── Supplied records

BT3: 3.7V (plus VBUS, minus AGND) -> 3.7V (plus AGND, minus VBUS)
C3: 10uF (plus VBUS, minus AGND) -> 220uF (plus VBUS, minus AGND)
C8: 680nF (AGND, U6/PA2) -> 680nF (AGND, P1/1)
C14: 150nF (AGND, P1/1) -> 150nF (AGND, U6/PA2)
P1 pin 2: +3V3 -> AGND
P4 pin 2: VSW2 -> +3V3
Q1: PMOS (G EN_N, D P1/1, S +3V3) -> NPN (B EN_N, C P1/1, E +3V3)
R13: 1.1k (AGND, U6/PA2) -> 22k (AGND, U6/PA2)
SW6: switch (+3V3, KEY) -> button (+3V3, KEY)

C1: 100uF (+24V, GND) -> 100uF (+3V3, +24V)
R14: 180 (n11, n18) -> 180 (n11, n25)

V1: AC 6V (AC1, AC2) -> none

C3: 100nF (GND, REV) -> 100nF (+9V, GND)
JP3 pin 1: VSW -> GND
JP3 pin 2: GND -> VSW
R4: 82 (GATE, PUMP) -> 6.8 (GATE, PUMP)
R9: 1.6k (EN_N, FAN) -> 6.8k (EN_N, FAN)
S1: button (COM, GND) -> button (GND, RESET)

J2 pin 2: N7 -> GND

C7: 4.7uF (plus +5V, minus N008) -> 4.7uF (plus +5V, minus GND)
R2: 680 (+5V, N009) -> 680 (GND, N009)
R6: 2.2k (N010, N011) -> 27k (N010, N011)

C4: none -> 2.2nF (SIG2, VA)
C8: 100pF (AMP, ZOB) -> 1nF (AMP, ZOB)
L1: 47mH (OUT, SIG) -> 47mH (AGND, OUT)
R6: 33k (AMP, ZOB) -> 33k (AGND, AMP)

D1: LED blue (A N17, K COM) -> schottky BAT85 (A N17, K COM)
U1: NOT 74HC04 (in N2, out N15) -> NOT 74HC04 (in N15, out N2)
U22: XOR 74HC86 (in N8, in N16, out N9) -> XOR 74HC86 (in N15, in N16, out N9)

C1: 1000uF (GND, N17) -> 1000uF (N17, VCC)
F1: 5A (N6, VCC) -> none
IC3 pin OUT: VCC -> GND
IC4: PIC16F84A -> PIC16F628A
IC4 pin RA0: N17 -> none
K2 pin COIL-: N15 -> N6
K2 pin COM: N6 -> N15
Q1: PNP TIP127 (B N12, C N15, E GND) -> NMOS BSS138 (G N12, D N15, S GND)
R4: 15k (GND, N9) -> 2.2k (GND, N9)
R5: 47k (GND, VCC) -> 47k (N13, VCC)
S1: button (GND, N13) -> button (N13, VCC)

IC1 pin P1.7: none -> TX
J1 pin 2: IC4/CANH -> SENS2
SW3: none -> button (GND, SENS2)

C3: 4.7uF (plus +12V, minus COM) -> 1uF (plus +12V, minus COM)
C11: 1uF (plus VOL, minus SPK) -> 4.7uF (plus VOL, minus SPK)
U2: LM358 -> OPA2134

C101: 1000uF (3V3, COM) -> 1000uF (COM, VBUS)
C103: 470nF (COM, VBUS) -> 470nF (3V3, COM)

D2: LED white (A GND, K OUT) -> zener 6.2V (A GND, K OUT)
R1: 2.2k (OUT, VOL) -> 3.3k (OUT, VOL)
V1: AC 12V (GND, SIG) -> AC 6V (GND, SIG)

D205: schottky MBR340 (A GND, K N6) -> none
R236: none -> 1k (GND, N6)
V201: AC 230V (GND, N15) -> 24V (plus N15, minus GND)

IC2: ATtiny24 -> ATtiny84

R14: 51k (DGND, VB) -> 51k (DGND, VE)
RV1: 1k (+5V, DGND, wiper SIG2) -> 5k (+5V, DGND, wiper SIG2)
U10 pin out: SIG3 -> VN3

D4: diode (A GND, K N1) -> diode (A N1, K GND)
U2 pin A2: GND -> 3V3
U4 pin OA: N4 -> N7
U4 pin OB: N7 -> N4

────

## Work item
Nothing in the records above may differ in your copy; retype them in full.

## Written response
BT3: 3.7V (plus VBUS, minus AGND) -> 3.7V (plus AGND, minus VBUS)
C3: 10uF (plus VBUS, minus AGND) -> 220uF (plus VBUS, minus AGND)
C8: 680nF (AGND, U6/PA2) -> 680nF (AGND, P1/1)
C14: 150nF (AGND, P1/1) -> 150nF (AGND, U6/PA2)
P1 pin 2: +3V3 -> AGND
P4 pin 2: VSW2 -> +3V3
Q1: PMOS (G EN_N, D P1/1, S +3V3) -> NPN (B EN_N, C P1/1, E +3V3)
R13: 1.1k (AGND, U6/PA2) -> 22k (AGND, U6/PA2)
SW6: switch (+3V3, KEY) -> button (+3V3, KEY)

C1: 100uF (+24V, GND) -> 100uF (+3V3, +24V)
R14: 180 (n11, n18) -> 180 (n11, n25)

V1: AC 6V (AC1, AC2) -> none

C3: 100nF (GND, REV) -> 100nF (+9V, GND)
JP3 pin 1: VSW -> GND
JP3 pin 2: GND -> VSW
R4: 82 (GATE, PUMP) -> 6.8 (GATE, PUMP)
R9: 1.6k (EN_N, FAN) -> 6.8k (EN_N, FAN)
S1: button (COM, GND) -> button (GND, RESET)

J2 pin 2: N7 -> GND

C7: 4.7uF (plus +5V, minus N008) -> 4.7uF (plus +5V, minus GND)
R2: 680 (+5V, N009) -> 680 (GND, N009)
R6: 2.2k (N010, N011) -> 27k (N010, N011)

C4: none -> 2.2nF (SIG2, VA)
C8: 100pF (AMP, ZOB) -> 1nF (AMP, ZOB)
L1: 47mH (OUT, SIG) -> 47mH (AGND, OUT)
R6: 33k (AMP, ZOB) -> 33k (AGND, AMP)

D1: LED blue (A N17, K COM) -> schottky BAT85 (A N17, K COM)
U1: NOT 74HC04 (in N2, out N15) -> NOT 74HC04 (in N15, out N2)
U22: XOR 74HC86 (in N8, in N16, out N9) -> XOR 74HC86 (in N15, in N16, out N9)

C1: 1000uF (GND, N17) -> 1000uF (N17, VCC)
F1: 5A (N6, VCC) -> none
IC3 pin OUT: VCC -> GND
IC4: PIC16F84A -> PIC16F628A
IC4 pin RA0: N17 -> none
K2 pin COIL-: N15 -> N6
K2 pin COM: N6 -> N15
Q1: PNP TIP127 (B N12, C N15, E GND) -> NMOS BSS138 (G N12, D N15, S GND)
R4: 15k (GND, N9) -> 2.2k (GND, N9)
R5: 47k (GND, VCC) -> 47k (N13, VCC)
S1: button (GND, N13) -> button (N13, VCC)

IC1 pin P1.7: none -> TX
J1 pin 2: IC4/CANH -> SENS2
SW3: none -> button (GND, SENS2)

C3: 4.7uF (plus +12V, minus COM) -> 1uF (plus +12V, minus COM)
C11: 1uF (plus VOL, minus SPK) -> 4.7uF (plus VOL, minus SPK)
U2: LM358 -> OPA2134

C101: 1000uF (3V3, COM) -> 1000uF (COM, VBUS)
C103: 470nF (COM, VBUS) -> 470nF (3V3, COM)

D2: LED white (A GND, K OUT) -> zener 6.2V (A GND, K OUT)
R1: 2.2k (OUT, VOL) -> 3.3k (OUT, VOL)
V1: AC 12V (GND, SIG) -> AC 6V (GND, SIG)

D205: schottky MBR340 (A GND, K N6) -> none
R236: none -> 1k (GND, N6)
V201: AC 230V (GND, N15) -> 24V (plus N15, minus GND)

IC2: ATtiny24 -> ATtiny84

R14: 51k (DGND, VB) -> 51k (DGND, VE)
RV1: 1k (+5V, DGND, wiper SIG2) -> 5k (+5V, DGND, wiper SIG2)
U10 pin out: SIG3 -> VN3

D4: diode (A GND, K N1) -> diode (A N1, K GND)
U2 pin A2: GND -> 3V3
U4 pin OA: N4 -> N7
U4 pin OB: N7 -> N4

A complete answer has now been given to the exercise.